[AVAILABLE DATA — start]
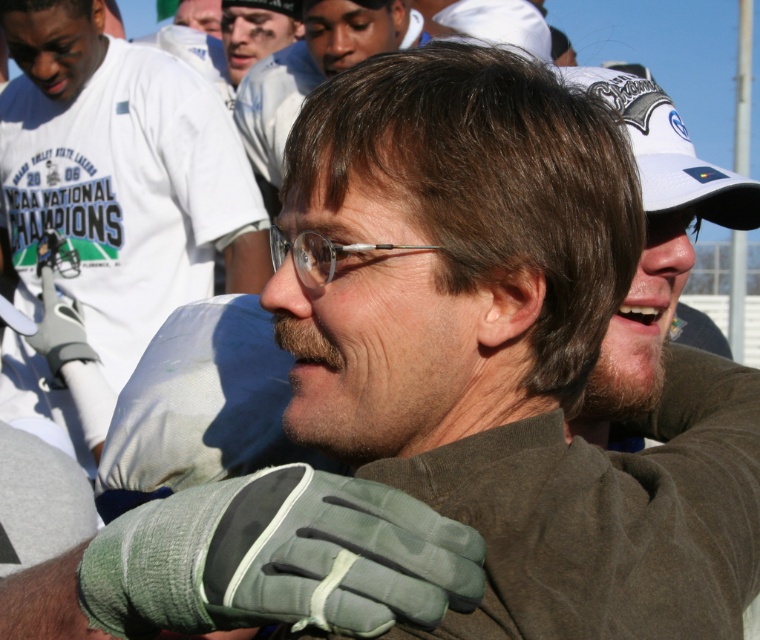
Question: Which point is farther from the camera taking this photo?

Choices:
 (A) (236, 4)
 (B) (318, 252)
 (C) (154, 144)

Answer: (A)

Question: Which of the following is the closest to the observer?

Choices:
 (A) (296, 246)
 (B) (230, 40)
 (C) (686, 157)
 (D) (399, 6)

Answer: (A)

Question: Is white fabric baseball cap at upper right wider than clear plastic glasses at center?

Choices:
 (A) yes
 (B) no

Answer: (A)

Question: Does brown matte hair at upper center appear on the left side of matte black cap at upper center?

Choices:
 (A) no
 (B) yes

Answer: (A)

Question: Which point is closer to the camera taking this photo?

Choices:
 (A) (252, 92)
 (B) (225, 19)
 (C) (220, 150)

Answer: (C)

Question: From the image, what is the correct spatial relationship of brown matte hair at upper center in relation to white fabric baseball cap at upper right?

Choices:
 (A) above
 (B) below

Answer: (A)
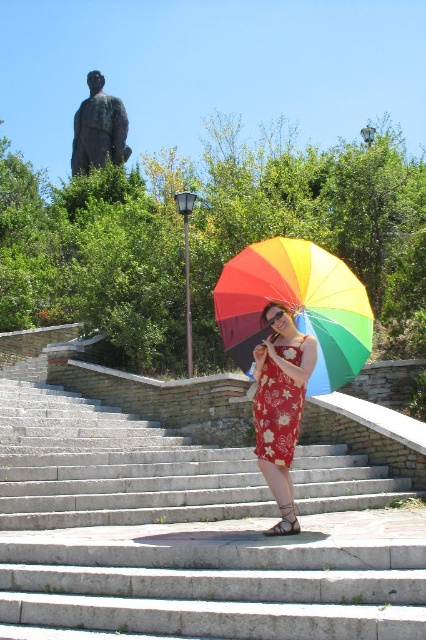
Question: Which object is positioned closest to the floral printed fabric dress at center?

Choices:
 (A) bronze statue at upper left
 (B) gray concrete stairs at center
 (C) floral dress at center
 (D) rainbow fabric umbrella at center

Answer: (C)

Question: Is gray concrete stairs at center smaller than rainbow fabric umbrella at center?

Choices:
 (A) no
 (B) yes

Answer: (A)

Question: Which object is positioned closest to the floral printed fabric dress at center?

Choices:
 (A) rainbow fabric umbrella at center
 (B) gray concrete stairs at center

Answer: (A)

Question: Where is gray concrete stairs at center located in relation to floral printed fabric dress at center in the image?

Choices:
 (A) right
 (B) left

Answer: (B)

Question: Does floral printed fabric dress at center appear on the right side of bronze statue at upper left?

Choices:
 (A) no
 (B) yes

Answer: (B)

Question: Which of the following is the farthest from the observer?

Choices:
 (A) rainbow fabric umbrella at center
 (B) floral dress at center
 (C) bronze statue at upper left
 (D) gray concrete stairs at center

Answer: (C)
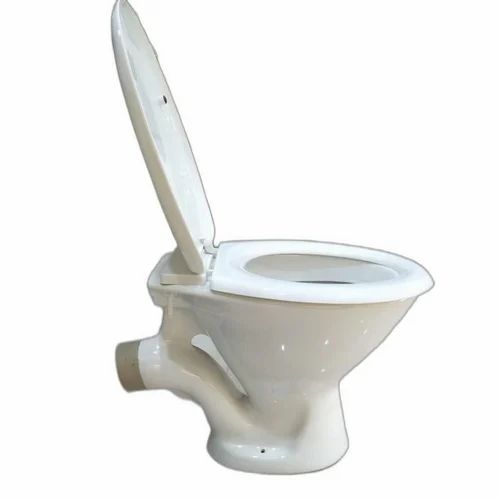
I want to click on base of toilet, so click(x=262, y=472).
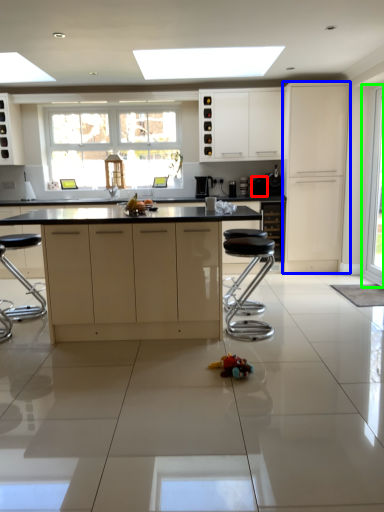
Question: Which object is the farthest from appliance (highlighted by a red box)? Choose among these: cabinetry (highlighted by a blue box) or glass door (highlighted by a green box).

Choices:
 (A) cabinetry
 (B) glass door

Answer: (B)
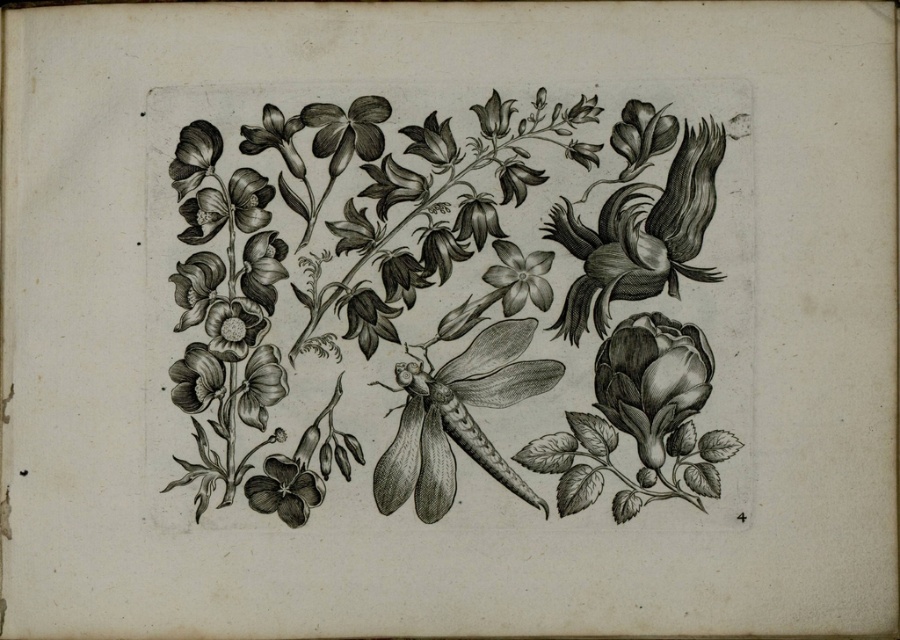
Which is above, smooth black dragonfly at center or smooth paper flower at center?

smooth paper flower at center

Is smooth black dragonfly at center wider than smooth paper flower at center?

Correct, the width of smooth black dragonfly at center exceeds that of smooth paper flower at center.

Between point (491, 381) and point (504, 259), which one is positioned behind?

Positioned behind is point (504, 259).

Where is `smooth black dragonfly at center`? Image resolution: width=900 pixels, height=640 pixels. smooth black dragonfly at center is located at coordinates (459, 419).

Which is below, smooth black dragonfly at center or smooth black flower at bottom left?

smooth black flower at bottom left is lower down.

Based on the photo, does smooth black dragonfly at center appear over smooth black flower at bottom left?

Yes.

This screenshot has width=900, height=640. I want to click on smooth black dragonfly at center, so click(459, 419).

At what (x,y) coordinates should I click in order to perform the action: click on smooth black dragonfly at center. Please return your answer as a coordinate pair (x, y). Looking at the image, I should click on (459, 419).

Does smooth black rose at right come in front of smooth black flower at bottom left?

That is True.

Does smooth black rose at right appear on the left side of smooth black flower at bottom left?

No, smooth black rose at right is not to the left of smooth black flower at bottom left.

Which is in front, point (676, 444) or point (252, 484)?

Point (676, 444)

Where is `smooth black rose at right`? smooth black rose at right is located at coordinates (652, 381).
[AVAILABLE DATA — finish]
Can you copy out every line of the data above, word for word, leaving the pictures out of your answer?

*SOLUTION FOR THIS TASK*
Question: Which point is farther from the camera taking this photo?

Choices:
 (A) (236, 4)
 (B) (318, 252)
 (C) (154, 144)

Answer: (A)

Question: Which of the following is the closest to the observer?

Choices:
 (A) (296, 246)
 (B) (230, 40)
 (C) (686, 157)
 (D) (399, 6)

Answer: (A)

Question: Is white fabric baseball cap at upper right wider than clear plastic glasses at center?

Choices:
 (A) yes
 (B) no

Answer: (A)

Question: Does brown matte hair at upper center appear on the left side of matte black cap at upper center?

Choices:
 (A) no
 (B) yes

Answer: (A)

Question: Which point is closer to the camera taking this photo?

Choices:
 (A) (252, 92)
 (B) (225, 19)
 (C) (220, 150)

Answer: (C)

Question: From the image, what is the correct spatial relationship of brown matte hair at upper center in relation to white fabric baseball cap at upper right?

Choices:
 (A) above
 (B) below

Answer: (A)
Question: Which object is positioned closest to the floral printed fabric dress at center?

Choices:
 (A) bronze statue at upper left
 (B) gray concrete stairs at center
 (C) floral dress at center
 (D) rainbow fabric umbrella at center

Answer: (C)

Question: Is gray concrete stairs at center smaller than rainbow fabric umbrella at center?

Choices:
 (A) no
 (B) yes

Answer: (A)

Question: Which object is positioned closest to the floral printed fabric dress at center?

Choices:
 (A) rainbow fabric umbrella at center
 (B) gray concrete stairs at center

Answer: (A)

Question: Where is gray concrete stairs at center located in relation to floral printed fabric dress at center in the image?

Choices:
 (A) right
 (B) left

Answer: (B)

Question: Does floral printed fabric dress at center appear on the right side of bronze statue at upper left?

Choices:
 (A) no
 (B) yes

Answer: (B)

Question: Which of the following is the farthest from the observer?

Choices:
 (A) rainbow fabric umbrella at center
 (B) floral dress at center
 (C) bronze statue at upper left
 (D) gray concrete stairs at center

Answer: (C)
I want to click on base of toilet, so click(x=262, y=472).
Question: Which object is the farthest from appliance (highlighted by a red box)? Choose among these: cabinetry (highlighted by a blue box) or glass door (highlighted by a green box).

Choices:
 (A) cabinetry
 (B) glass door

Answer: (B)
Which is above, smooth black dragonfly at center or smooth paper flower at center?

smooth paper flower at center

Is smooth black dragonfly at center wider than smooth paper flower at center?

Correct, the width of smooth black dragonfly at center exceeds that of smooth paper flower at center.

Between point (491, 381) and point (504, 259), which one is positioned behind?

Positioned behind is point (504, 259).

Where is `smooth black dragonfly at center`? Image resolution: width=900 pixels, height=640 pixels. smooth black dragonfly at center is located at coordinates (459, 419).

Which is below, smooth black dragonfly at center or smooth black flower at bottom left?

smooth black flower at bottom left is lower down.

Based on the photo, does smooth black dragonfly at center appear over smooth black flower at bottom left?

Yes.

This screenshot has width=900, height=640. I want to click on smooth black dragonfly at center, so click(459, 419).

At what (x,y) coordinates should I click in order to perform the action: click on smooth black dragonfly at center. Please return your answer as a coordinate pair (x, y). Looking at the image, I should click on (459, 419).

Does smooth black rose at right come in front of smooth black flower at bottom left?

That is True.

Does smooth black rose at right appear on the left side of smooth black flower at bottom left?

No, smooth black rose at right is not to the left of smooth black flower at bottom left.

Which is in front, point (676, 444) or point (252, 484)?

Point (676, 444)

Where is `smooth black rose at right`? smooth black rose at right is located at coordinates (652, 381).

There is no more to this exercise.